(Records drawn from a dataset)
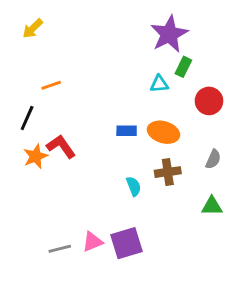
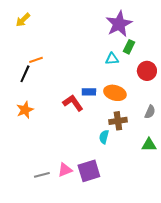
black line: (27, 118) -> (25, 74), moved
red L-shape: (61, 146) -> (73, 103), moved
cyan semicircle: (134, 186) -> (104, 137), moved, turned -144

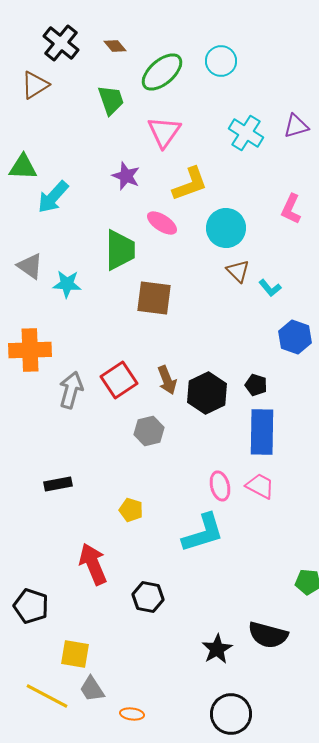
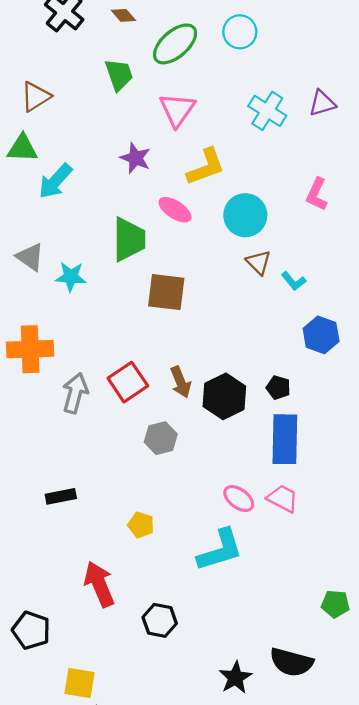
brown triangle: (35, 85) -> (36, 97), moved
pink ellipse: (220, 486) -> (239, 499), turned -40

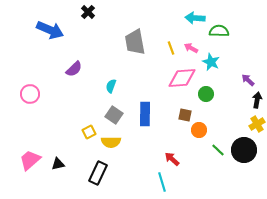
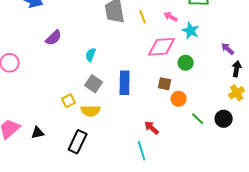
yellow line: (171, 48) -> (143, 17), moved
black circle: (244, 150) -> (224, 119), size x0.7

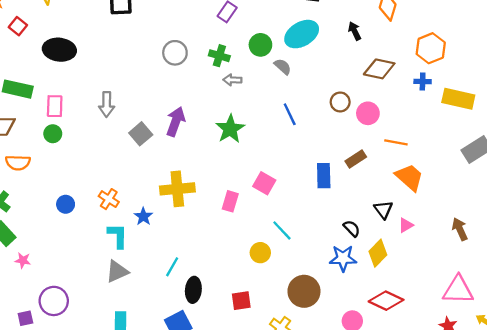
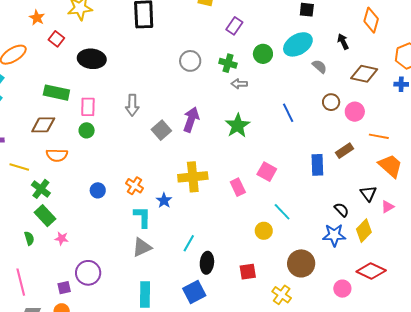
gray semicircle: (283, 67) -> (320, 66), moved
pink rectangle: (230, 201) -> (238, 187), turned -42

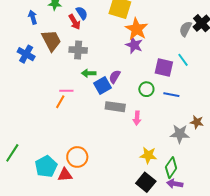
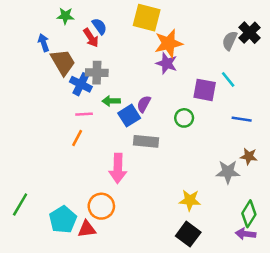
blue arrow: (33, 17) -> (44, 43), moved
orange star: (136, 29) -> (169, 43), turned 30
blue cross: (26, 54) -> (81, 84), moved
pink line: (66, 91) -> (84, 114), moved
blue line: (171, 95) -> (242, 119), moved
pink arrow: (137, 118) -> (118, 168), moved, size x1.6
green diamond: (171, 168) -> (249, 214), moved
purple arrow: (175, 184) -> (246, 234), moved

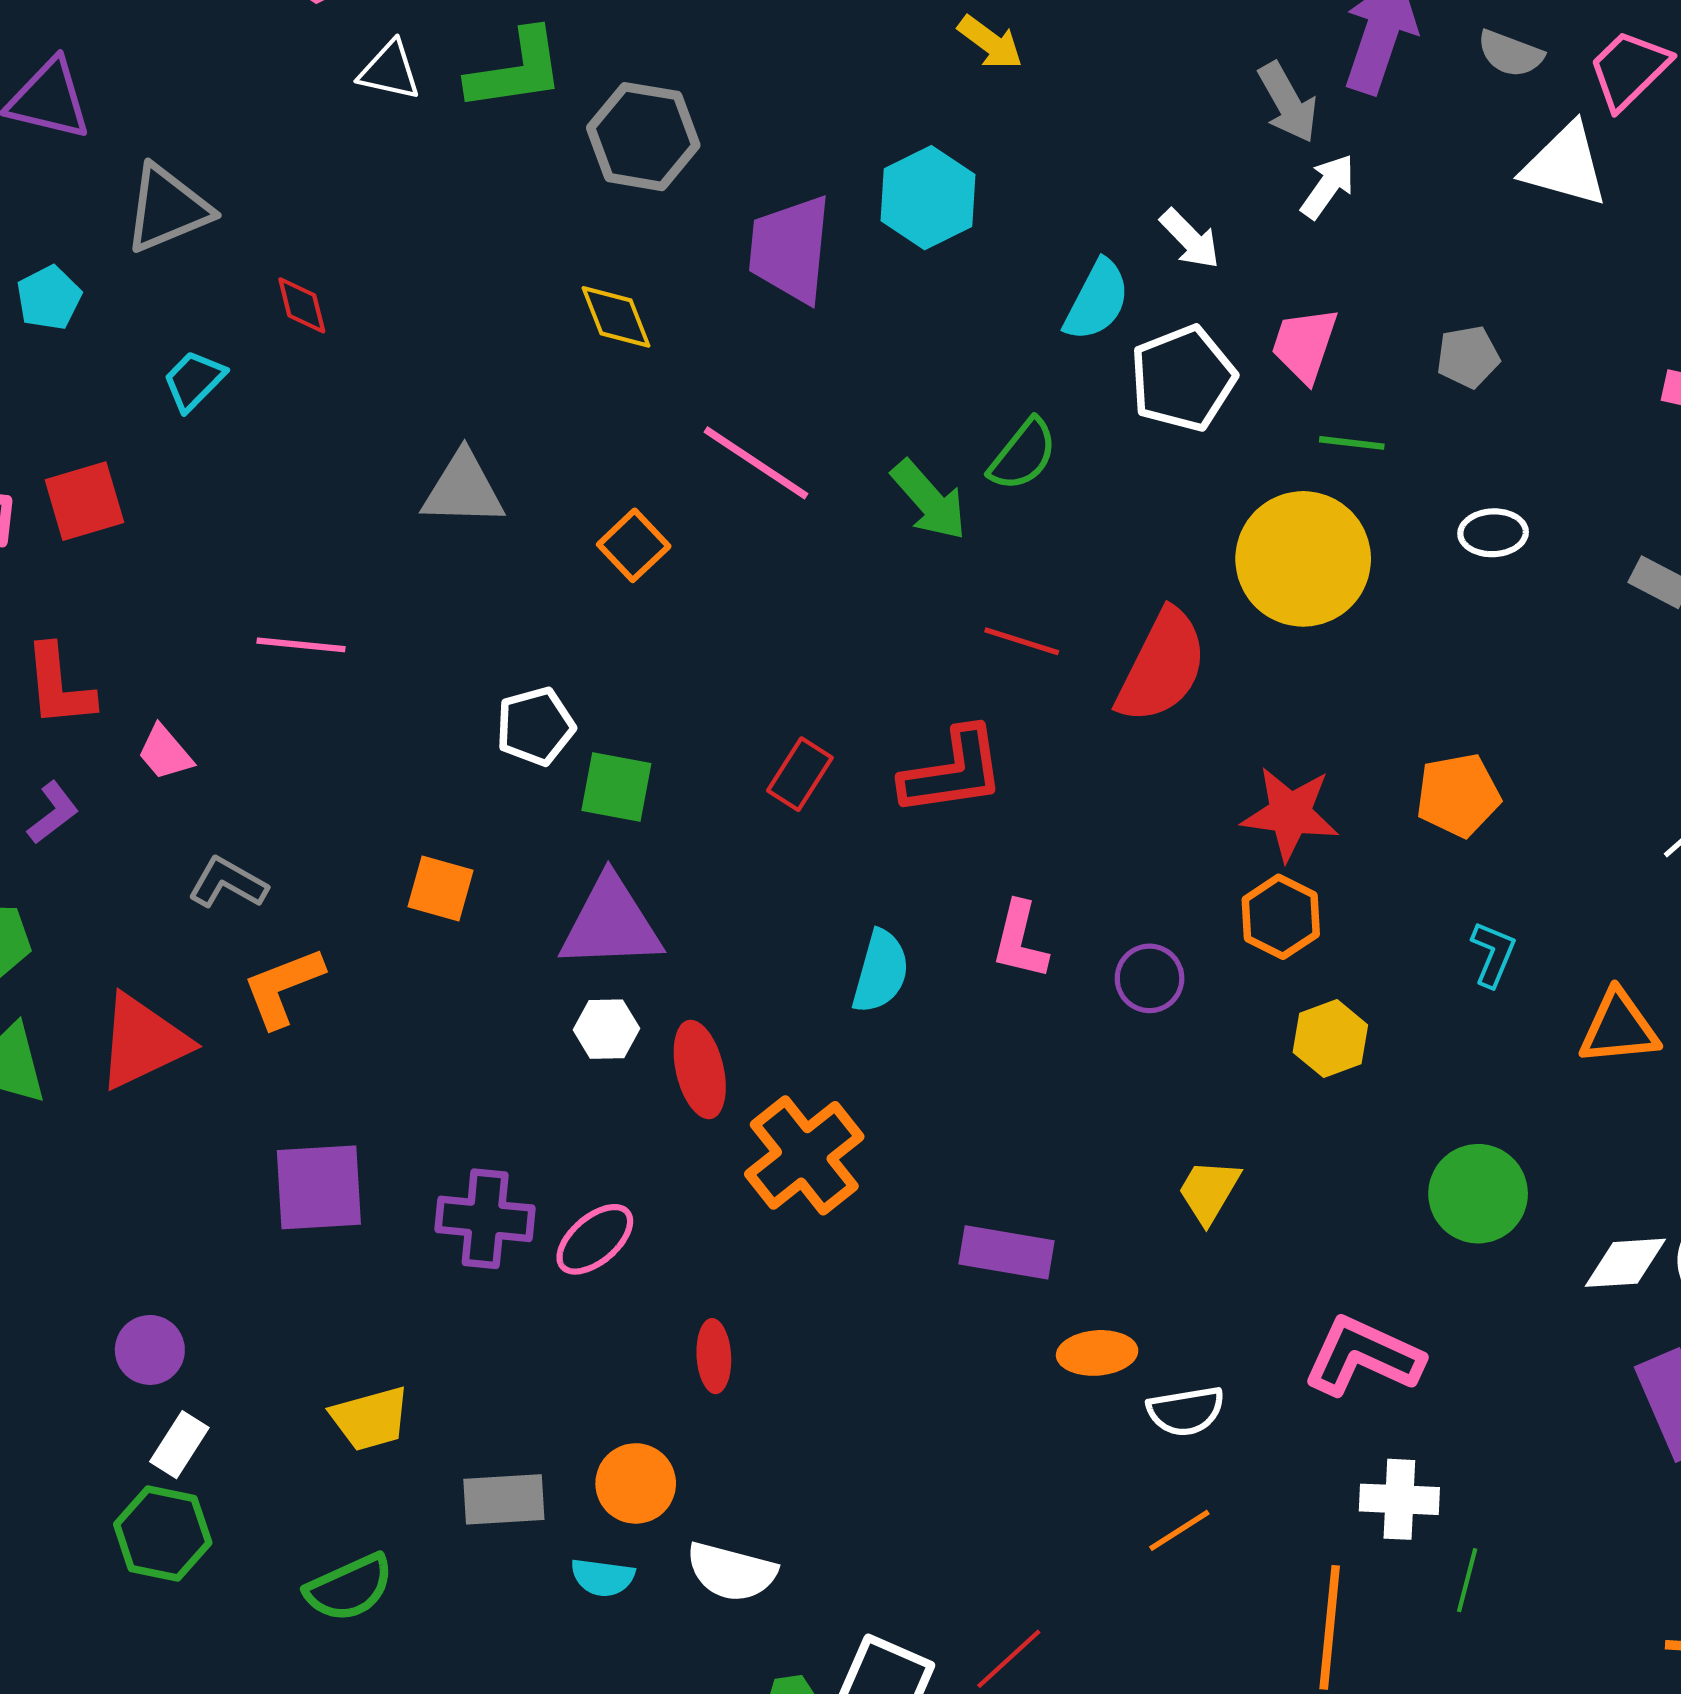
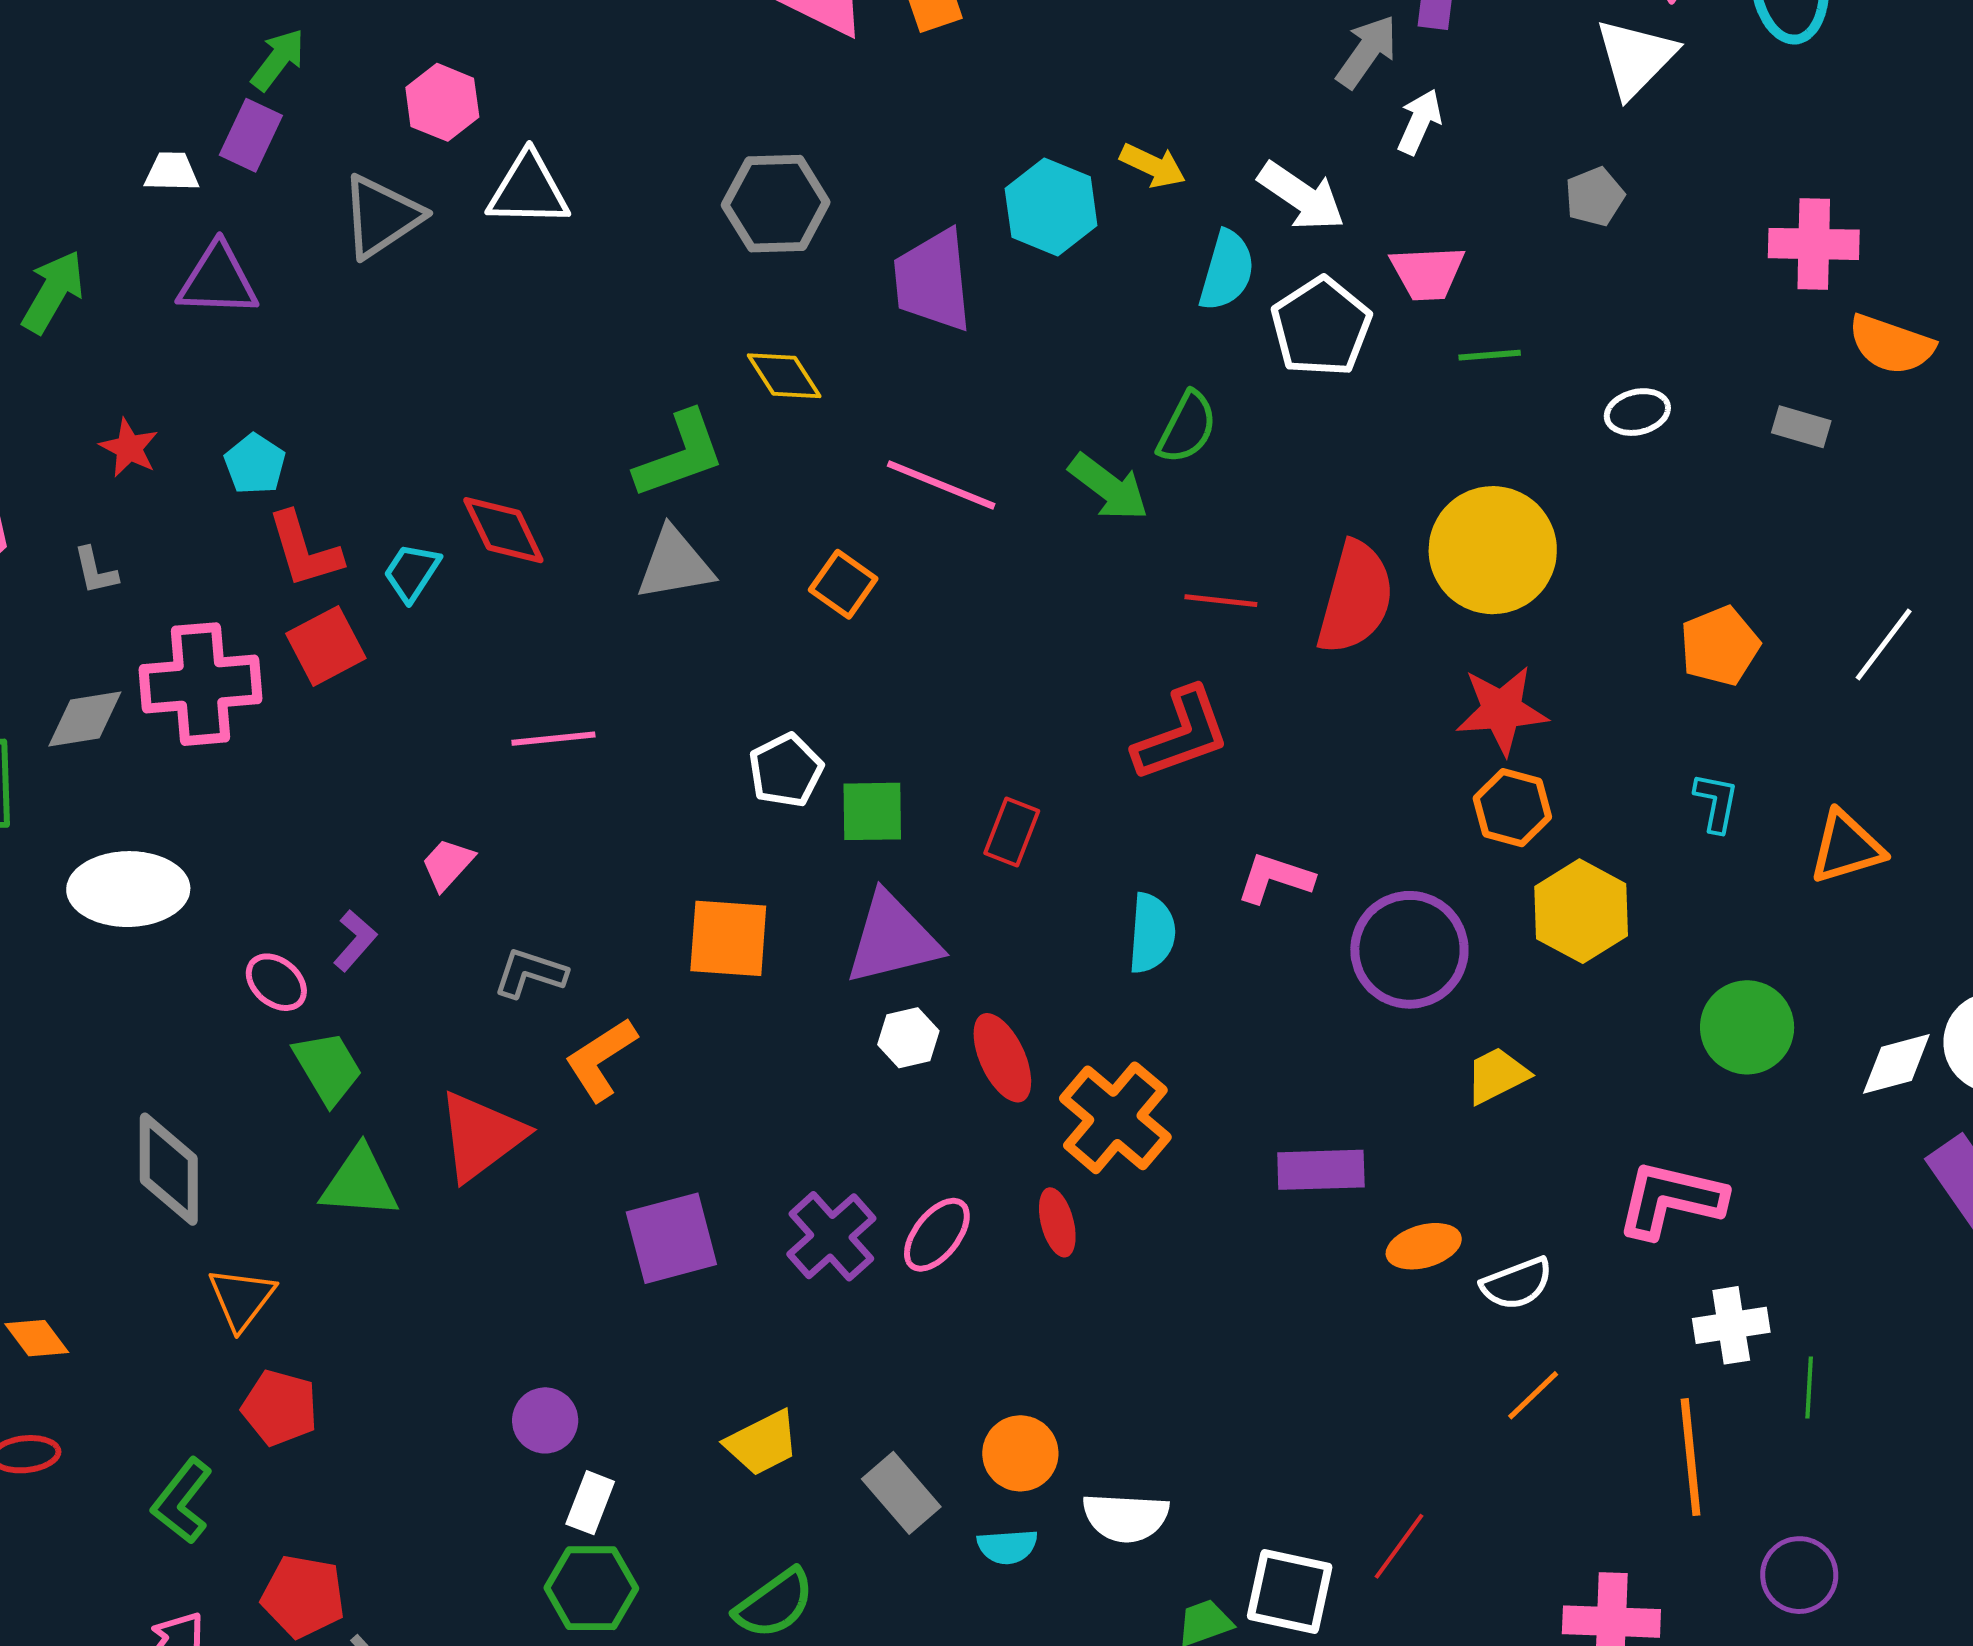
yellow arrow: (990, 42) -> (1153, 166), moved
green L-shape: (516, 70) -> (680, 455), moved
white triangle: (390, 71) -> (528, 190), size x1.4
gray arrow: (1288, 103) -> (1367, 52), turned -104
white triangle: (1565, 165) -> (1635, 58), turned -50
gray triangle: (167, 209) -> (381, 216), moved
white arrow: (1190, 239) -> (1301, 196), size x1.4
red diamond: (302, 305) -> (503, 530), moved, size x1.5
pink trapezoid: (1304, 345) -> (1427, 273), turned -100
gray pentagon: (1468, 357) -> (1595, 197), moved
cyan trapezoid: (194, 381) -> (412, 572), moved
yellow circle: (1303, 559) -> (1493, 550), moved
red L-shape: (59, 686) -> (304, 550), moved
pink trapezoid: (165, 753) -> (448, 864), turned 94
red rectangle: (800, 774) -> (1012, 832), moved
orange pentagon: (1458, 795) -> (1720, 646), moved
orange square: (441, 888) -> (728, 938), size x1.4
pink L-shape: (1020, 940) -> (1275, 878), turned 106
purple circle: (1150, 978) -> (1409, 950), moved, size x1.8
yellow hexagon: (1330, 1039) -> (1581, 911), size x1.4
yellow trapezoid: (1209, 1191) -> (1497, 1075), turned 44
purple cross: (485, 1219) -> (831, 1236), turned -36
red ellipse: (714, 1356) -> (1057, 1222), moved
gray rectangle: (504, 1499) -> (901, 1493), turned 64

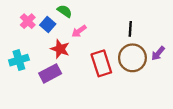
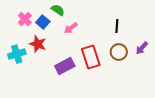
red star: (60, 49) -> (38, 44), moved
brown circle: (132, 58) -> (119, 52), size x0.7
purple rectangle: (50, 73) -> (65, 66), moved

WHAT TO PRODUCE:
Images stay out; the entries above are to be printed exactly.

FINAL ANSWER:
black line: (27, 118) -> (25, 74), moved
red L-shape: (61, 146) -> (73, 103), moved
cyan semicircle: (134, 186) -> (104, 137), moved, turned -144

brown triangle: (35, 85) -> (36, 97), moved
pink ellipse: (220, 486) -> (239, 499), turned -40

yellow line: (171, 48) -> (143, 17), moved
black circle: (244, 150) -> (224, 119), size x0.7

gray semicircle: (283, 67) -> (320, 66), moved
pink rectangle: (230, 201) -> (238, 187), turned -42

blue arrow: (33, 17) -> (44, 43), moved
orange star: (136, 29) -> (169, 43), turned 30
blue cross: (26, 54) -> (81, 84), moved
pink line: (66, 91) -> (84, 114), moved
blue line: (171, 95) -> (242, 119), moved
pink arrow: (137, 118) -> (118, 168), moved, size x1.6
green diamond: (171, 168) -> (249, 214), moved
purple arrow: (175, 184) -> (246, 234), moved

yellow arrow: (990, 42) -> (1153, 166), moved
green L-shape: (516, 70) -> (680, 455), moved
white triangle: (390, 71) -> (528, 190), size x1.4
gray arrow: (1288, 103) -> (1367, 52), turned -104
white triangle: (1565, 165) -> (1635, 58), turned -50
gray triangle: (167, 209) -> (381, 216), moved
white arrow: (1190, 239) -> (1301, 196), size x1.4
red diamond: (302, 305) -> (503, 530), moved, size x1.5
pink trapezoid: (1304, 345) -> (1427, 273), turned -100
gray pentagon: (1468, 357) -> (1595, 197), moved
cyan trapezoid: (194, 381) -> (412, 572), moved
yellow circle: (1303, 559) -> (1493, 550), moved
red L-shape: (59, 686) -> (304, 550), moved
pink trapezoid: (165, 753) -> (448, 864), turned 94
red rectangle: (800, 774) -> (1012, 832), moved
orange pentagon: (1458, 795) -> (1720, 646), moved
orange square: (441, 888) -> (728, 938), size x1.4
pink L-shape: (1020, 940) -> (1275, 878), turned 106
purple circle: (1150, 978) -> (1409, 950), moved, size x1.8
yellow hexagon: (1330, 1039) -> (1581, 911), size x1.4
yellow trapezoid: (1209, 1191) -> (1497, 1075), turned 44
purple cross: (485, 1219) -> (831, 1236), turned -36
red ellipse: (714, 1356) -> (1057, 1222), moved
gray rectangle: (504, 1499) -> (901, 1493), turned 64

red star: (60, 49) -> (38, 44), moved
brown circle: (132, 58) -> (119, 52), size x0.7
purple rectangle: (50, 73) -> (65, 66), moved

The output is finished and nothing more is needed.